[Stored data]
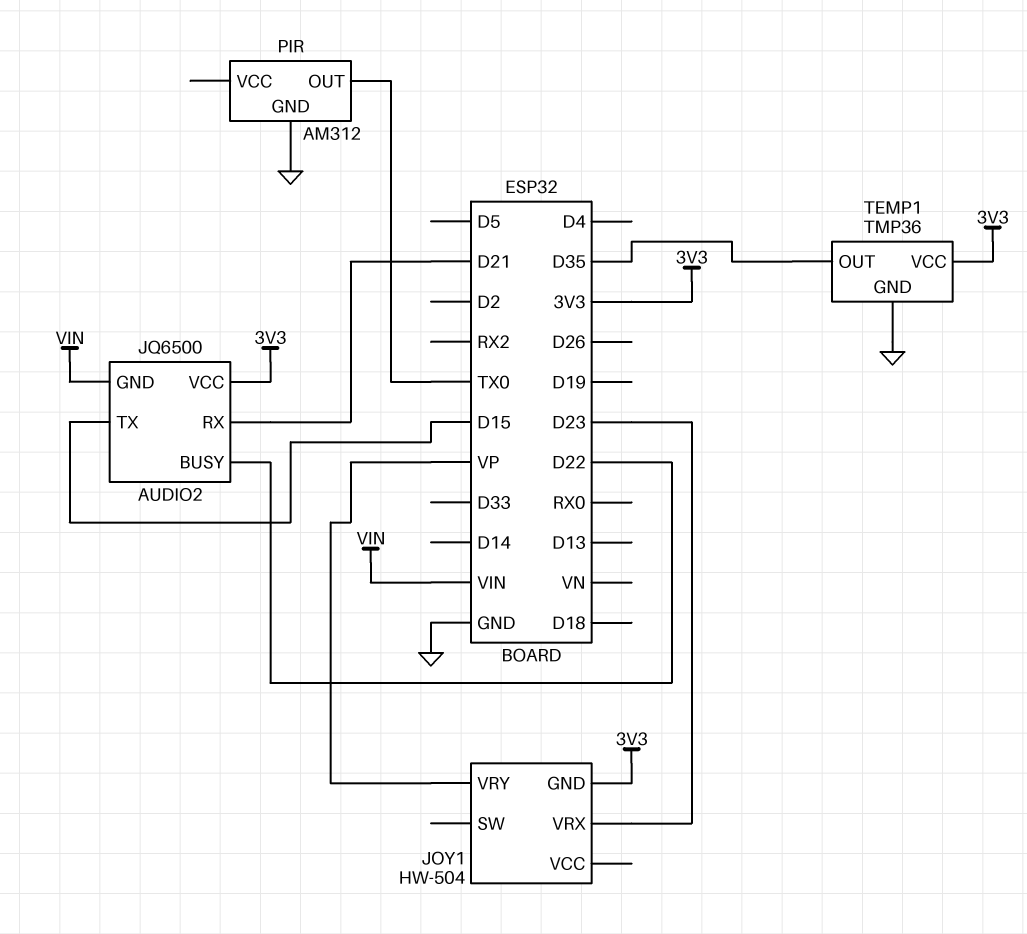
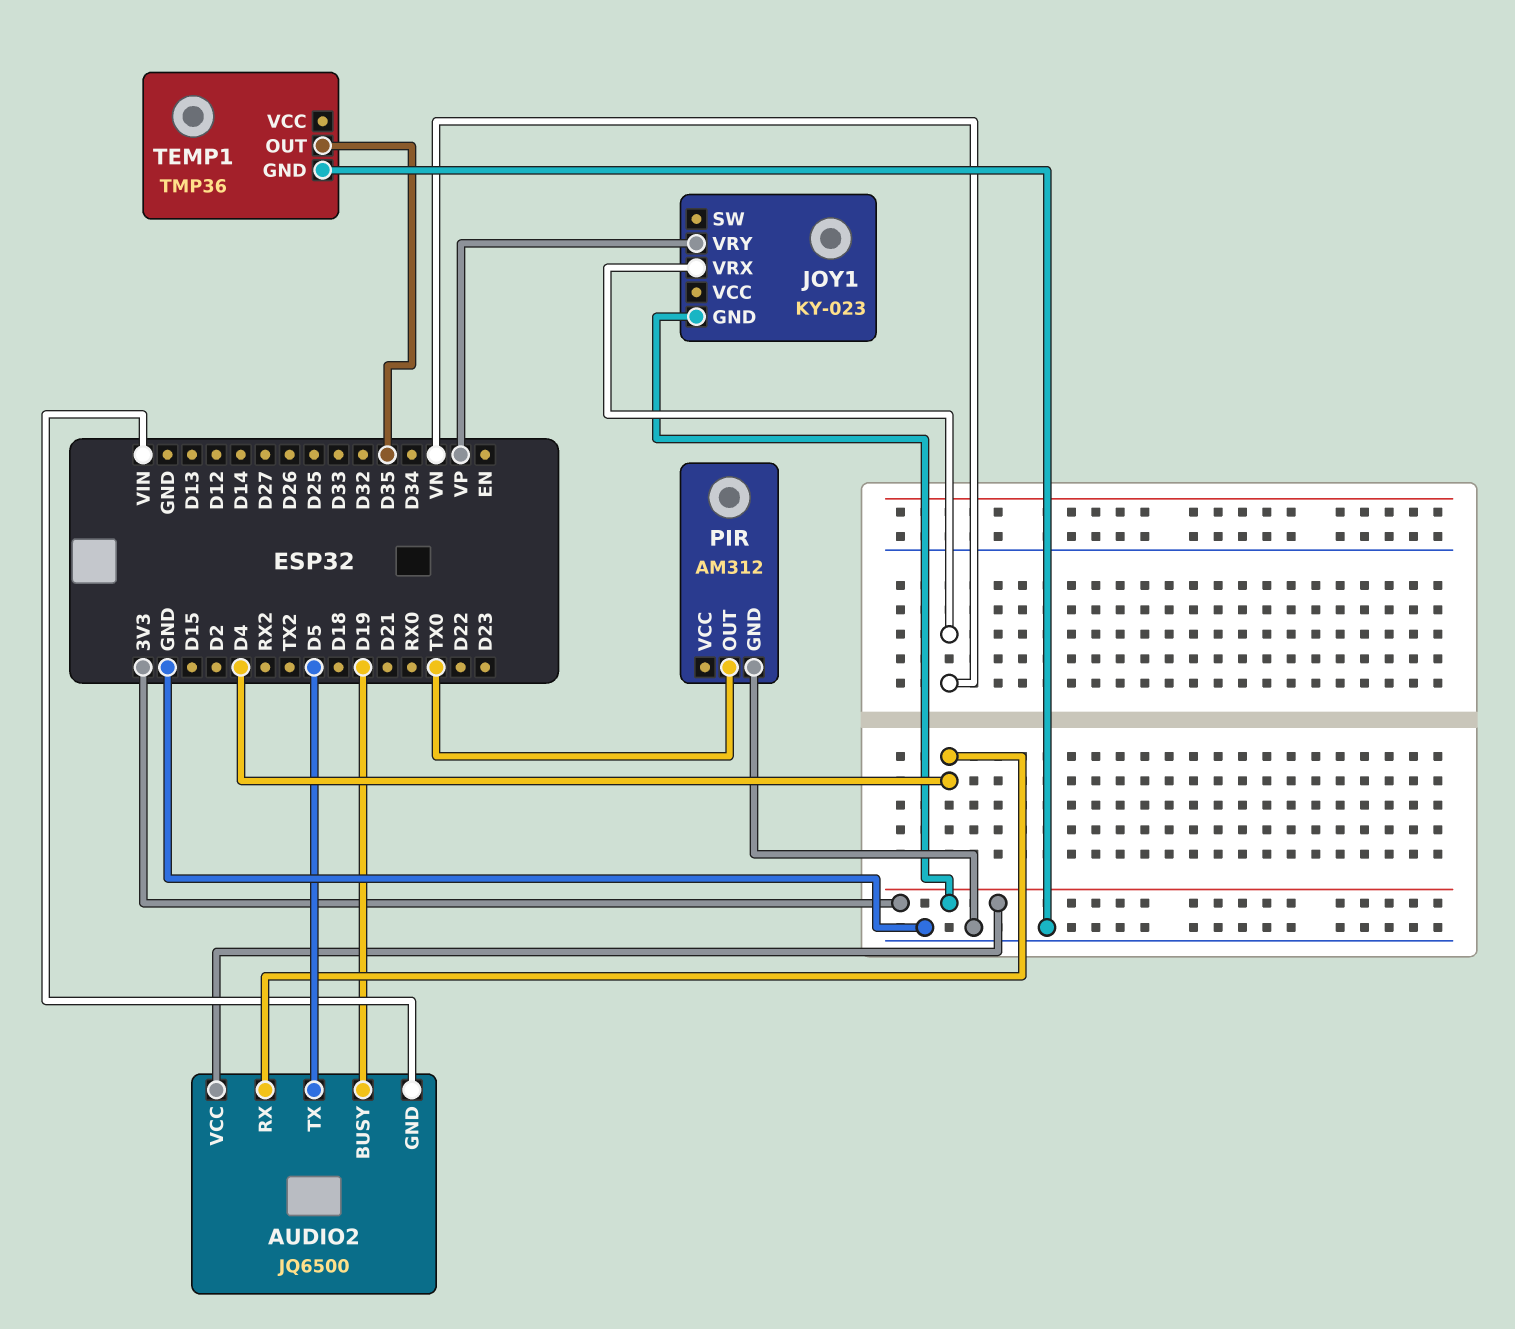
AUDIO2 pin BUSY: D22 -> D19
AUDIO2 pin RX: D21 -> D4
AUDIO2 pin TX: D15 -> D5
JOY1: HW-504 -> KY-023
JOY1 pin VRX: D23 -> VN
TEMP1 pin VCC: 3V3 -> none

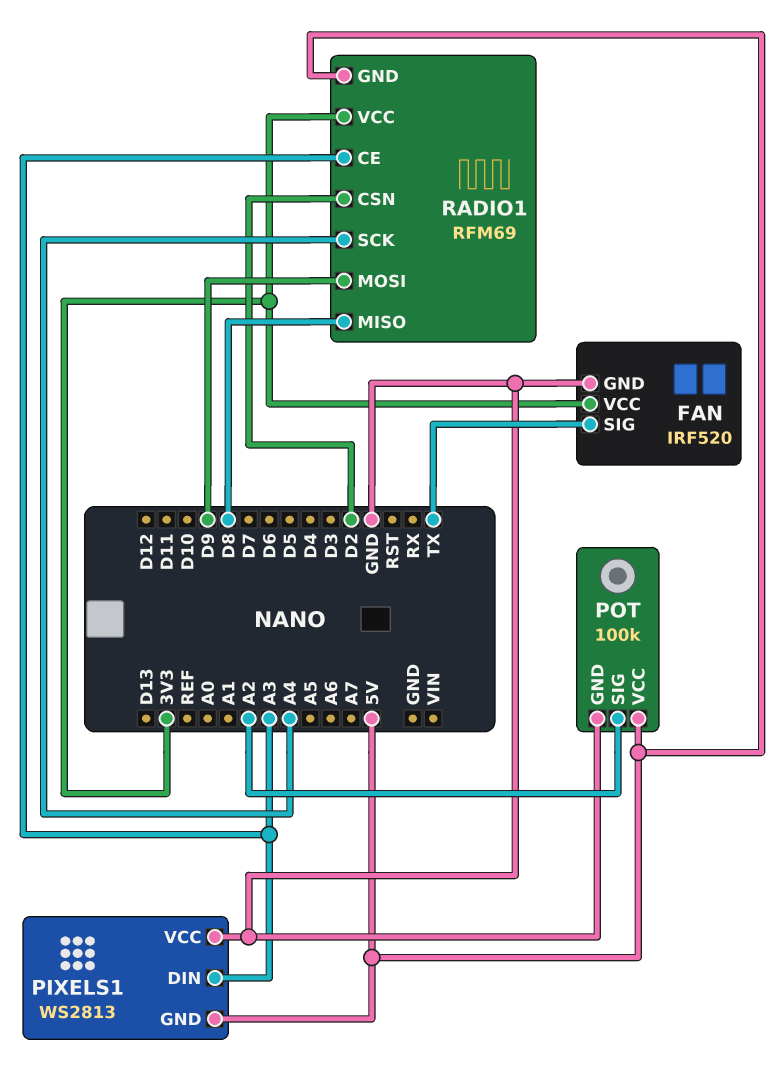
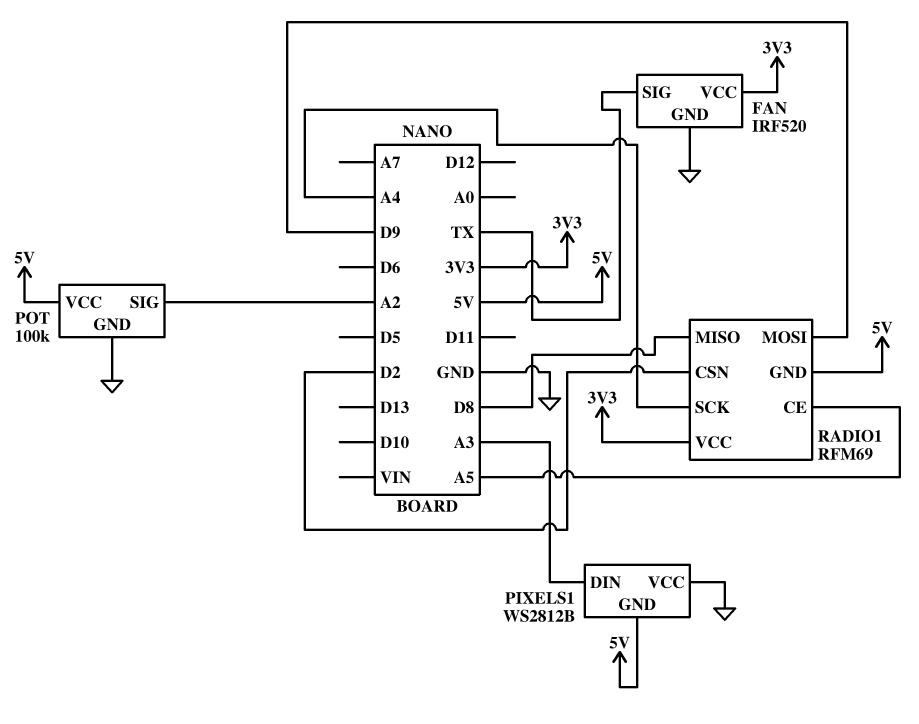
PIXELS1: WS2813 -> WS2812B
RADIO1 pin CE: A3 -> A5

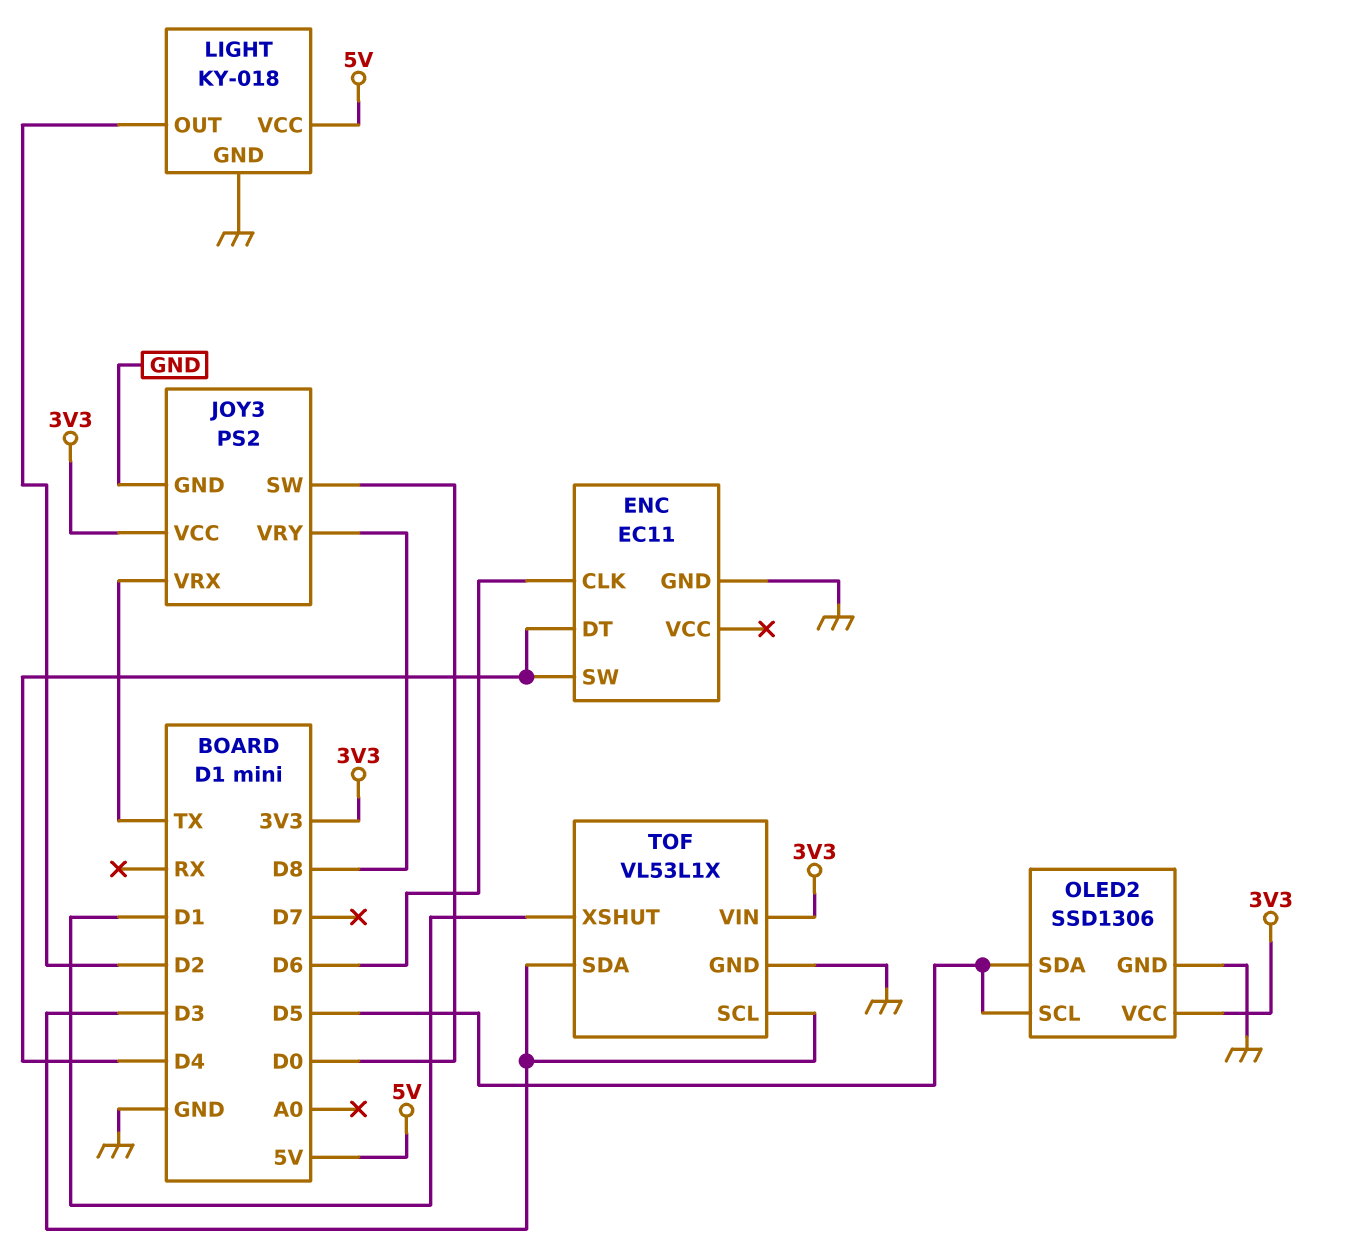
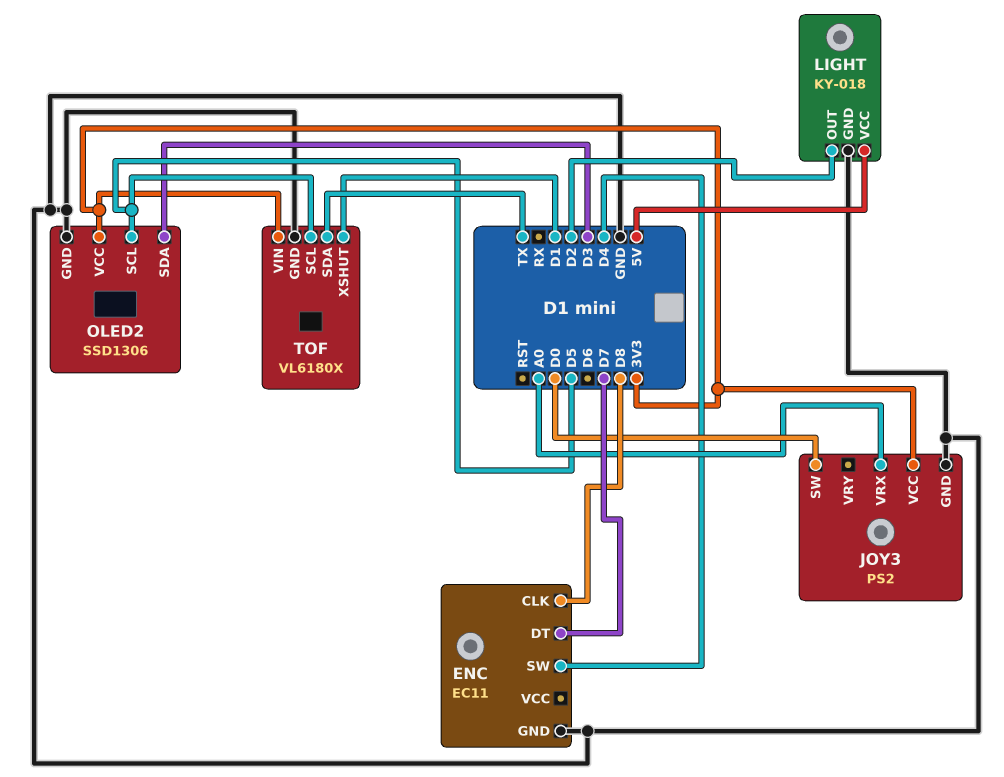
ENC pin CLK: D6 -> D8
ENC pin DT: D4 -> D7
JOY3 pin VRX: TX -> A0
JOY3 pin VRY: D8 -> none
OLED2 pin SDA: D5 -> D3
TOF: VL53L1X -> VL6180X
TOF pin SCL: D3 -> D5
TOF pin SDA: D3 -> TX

[Work required]
Copy out, in full, each line above that has the word "none" in it.

[Answer section]
TEMP1 pin VCC: 3V3 -> none
JOY3 pin VRY: D8 -> none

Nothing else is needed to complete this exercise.